━━━ Source data ━━━
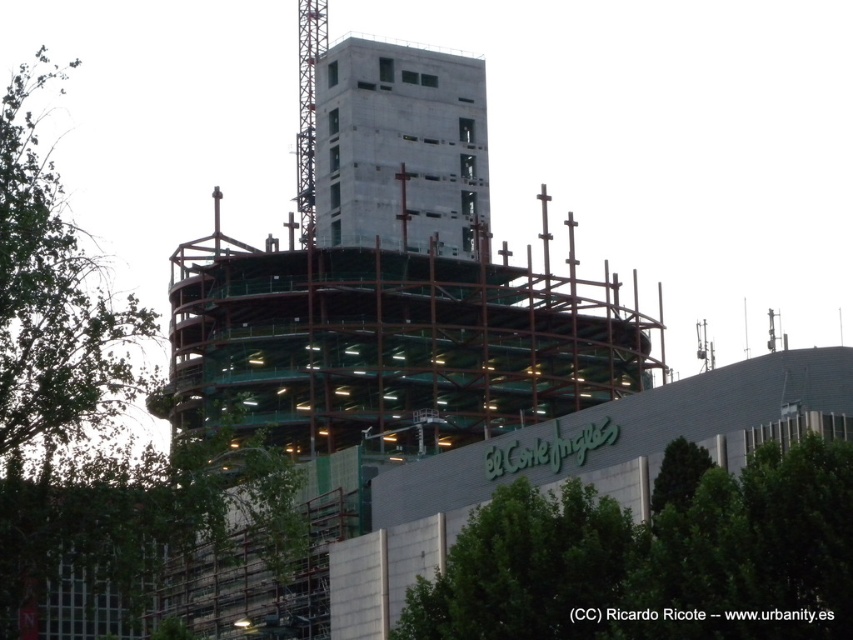
Is green leafy tree at left bigger than green leafy tree at lower right?

Indeed, green leafy tree at left has a larger size compared to green leafy tree at lower right.

Does point (120, 369) lie behind point (474, 534)?

Yes, it is behind point (474, 534).

Is point (65, 243) positioned behind point (720, 612)?

Yes, point (65, 243) is farther from viewer.

Locate an element on the screen. The image size is (853, 640). green leafy tree at left is located at coordinates (94, 412).

How far apart are green leafy tree at left and concrete at center?

The distance of green leafy tree at left from concrete at center is 25.03 meters.

Is green leafy tree at left smaller than concrete at center?

Incorrect, green leafy tree at left is not smaller in size than concrete at center.

Which is behind, point (148, 324) or point (321, 163)?

Point (321, 163)

You are a GUI agent. You are given a task and a screenshot of the screen. Output one action in this format:
    pyautogui.click(x=<x>, y=<y>)
    Task: Click on the green leafy tree at left
    
    Given the screenshot: What is the action you would take?
    pyautogui.click(x=94, y=412)

Describe the element at coordinates (654, 556) in the screenshot. Image resolution: width=853 pixels, height=640 pixels. I see `green leafy tree at lower right` at that location.

Does green leafy tree at lower right have a greater height compared to concrete at center?

In fact, green leafy tree at lower right may be shorter than concrete at center.

Identify the location of green leafy tree at lower right. (654, 556).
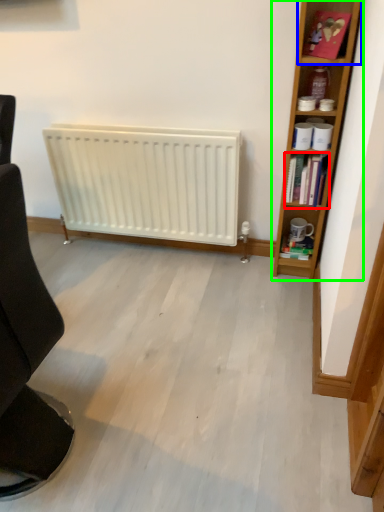
Question: Based on their relative distances, which object is nearer to book (highlighted by a red box)? Choose from cabinet (highlighted by a blue box) and bookcase (highlighted by a green box).

Choices:
 (A) cabinet
 (B) bookcase

Answer: (B)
━━━
Your instructions: Can you rewrite the whole listing, substituting "oak tree at left" for every occurrence of "green leafy tree at left" and keeping everything else unchanged? Leave out the pictures.

Completed task:
Is oak tree at left bigger than green leafy tree at lower right?

Indeed, oak tree at left has a larger size compared to green leafy tree at lower right.

Does point (120, 369) lie behind point (474, 534)?

Yes, it is behind point (474, 534).

Is point (65, 243) positioned behind point (720, 612)?

Yes, point (65, 243) is farther from viewer.

Locate an element on the screen. The image size is (853, 640). oak tree at left is located at coordinates (94, 412).

How far apart are oak tree at left and concrete at center?

The distance of oak tree at left from concrete at center is 25.03 meters.

Is oak tree at left smaller than concrete at center?

Incorrect, oak tree at left is not smaller in size than concrete at center.

Which is behind, point (148, 324) or point (321, 163)?

Point (321, 163)

You are a GUI agent. You are given a task and a screenshot of the screen. Output one action in this format:
    pyautogui.click(x=<x>, y=<y>)
    Task: Click on the oak tree at left
    
    Given the screenshot: What is the action you would take?
    pyautogui.click(x=94, y=412)

Describe the element at coordinates (654, 556) in the screenshot. Image resolution: width=853 pixels, height=640 pixels. I see `green leafy tree at lower right` at that location.

Does green leafy tree at lower right have a greater height compared to concrete at center?

In fact, green leafy tree at lower right may be shorter than concrete at center.

Identify the location of green leafy tree at lower right. (654, 556).
Question: Based on their relative distances, which object is nearer to book (highlighted by a red box)? Choose from cabinet (highlighted by a blue box) and bookcase (highlighted by a green box).

Choices:
 (A) cabinet
 (B) bookcase

Answer: (B)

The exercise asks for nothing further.